**Required action**
Set down all of the entries word for word, omitting the images they contain.

**Saved entries**
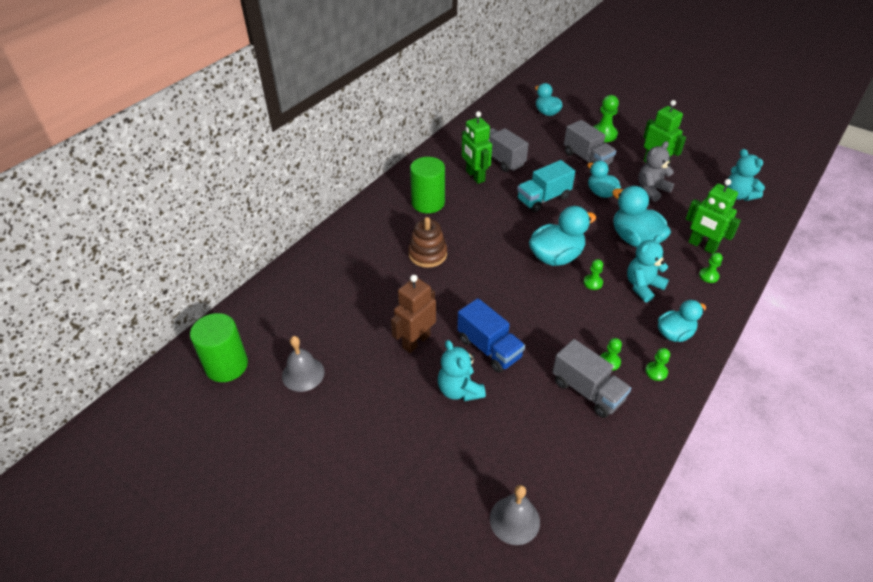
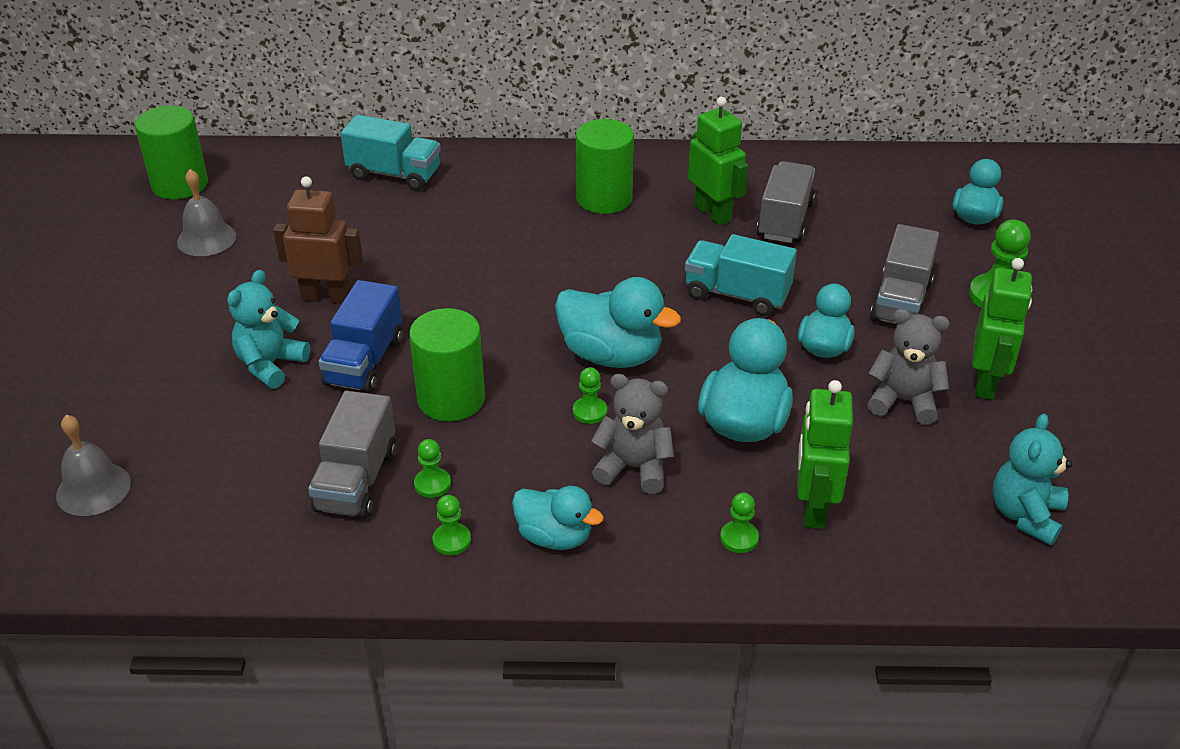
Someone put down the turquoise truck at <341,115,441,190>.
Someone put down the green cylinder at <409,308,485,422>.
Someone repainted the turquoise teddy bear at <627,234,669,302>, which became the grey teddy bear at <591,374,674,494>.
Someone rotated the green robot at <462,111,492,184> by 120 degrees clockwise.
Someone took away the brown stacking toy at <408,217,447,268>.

**Task response**
Someone put down the turquoise truck at <341,115,441,190>.
Someone put down the green cylinder at <409,308,485,422>.
Someone repainted the turquoise teddy bear at <627,234,669,302>, which became the grey teddy bear at <591,374,674,494>.
Someone rotated the green robot at <462,111,492,184> by 120 degrees clockwise.
Someone took away the brown stacking toy at <408,217,447,268>.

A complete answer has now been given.